## Prompt
Please make an exact transcription of the records, keeping the pictures out of it.

*** Record excerpts ***

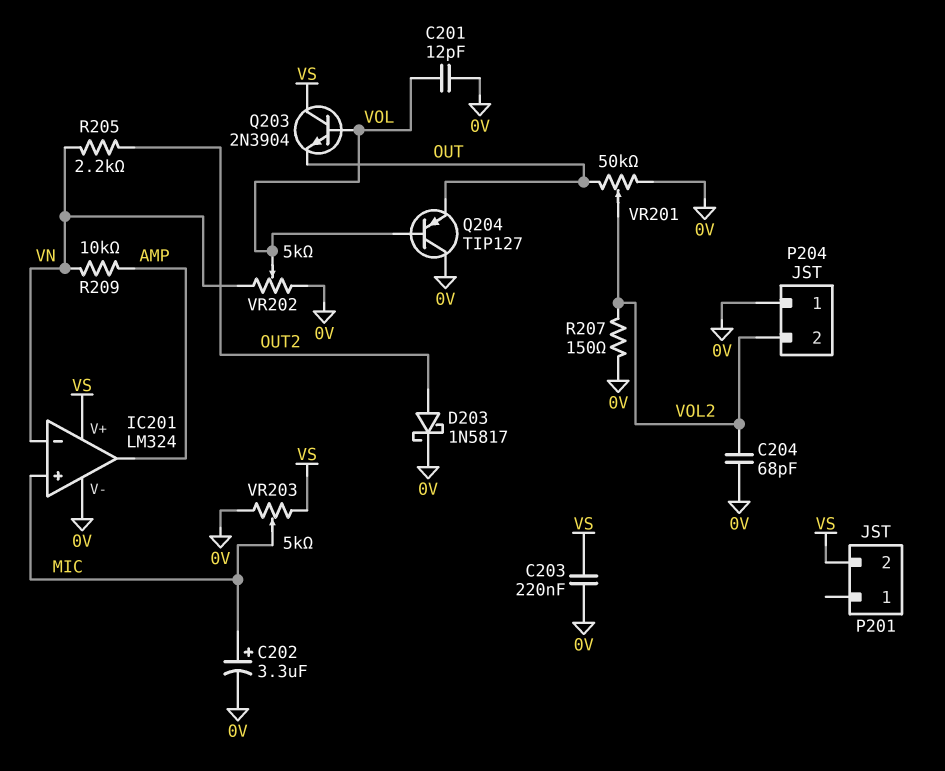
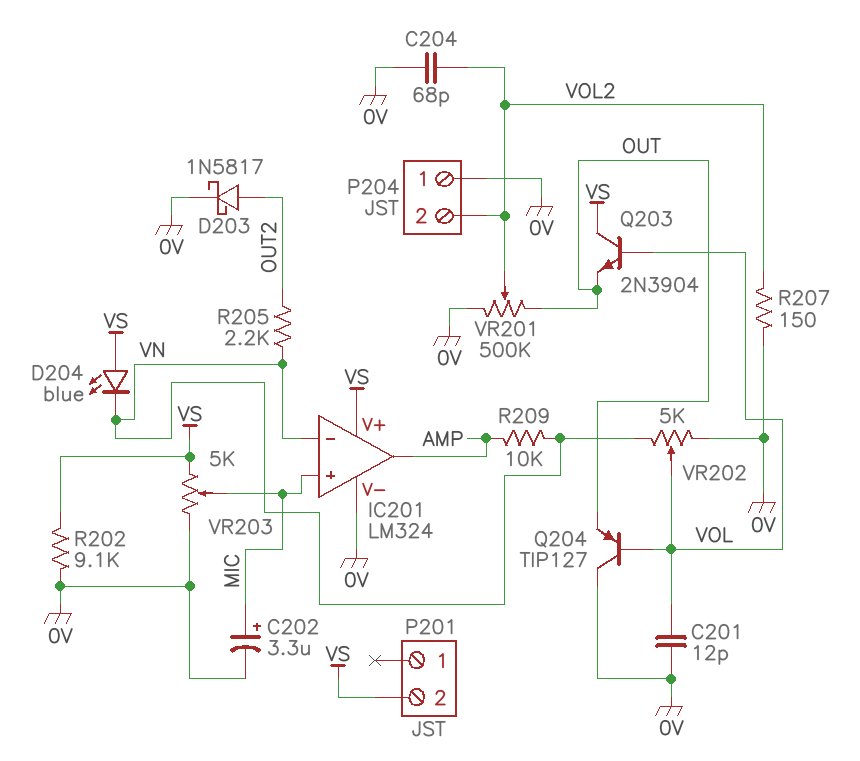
C203: 220nF (0V, VS) -> none
D204: none -> LED blue (A VS, K VN)
R202: none -> 9.1k (0V, VS)
VR201: 50k (0V, OUT, wiper VOL2) -> 500k (0V, OUT, wiper VOL2)

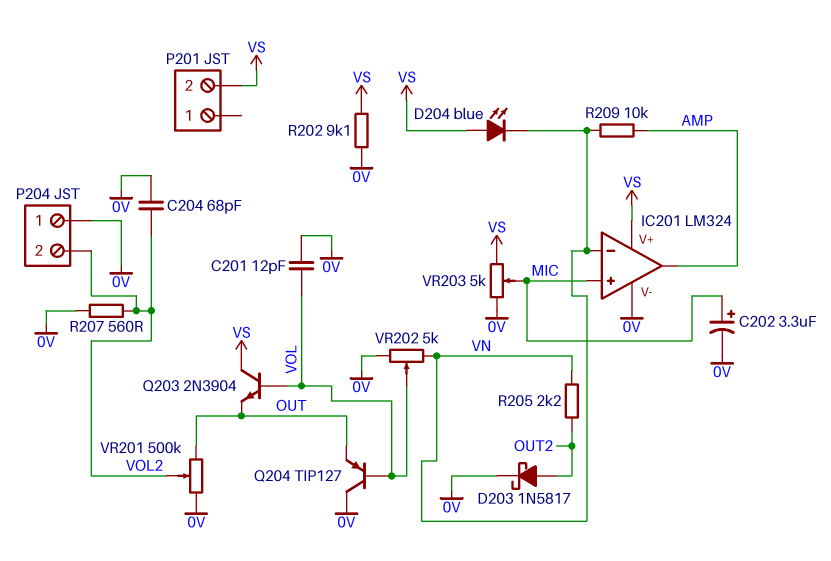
R207: 150 (0V, VOL2) -> 560 (0V, VOL2)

*** End of Record excerpts ***

## Answer section
C203: 220nF (0V, VS) -> none
D204: none -> LED blue (A VS, K VN)
R202: none -> 9.1k (0V, VS)
VR201: 50k (0V, OUT, wiper VOL2) -> 500k (0V, OUT, wiper VOL2)

R207: 150 (0V, VOL2) -> 560 (0V, VOL2)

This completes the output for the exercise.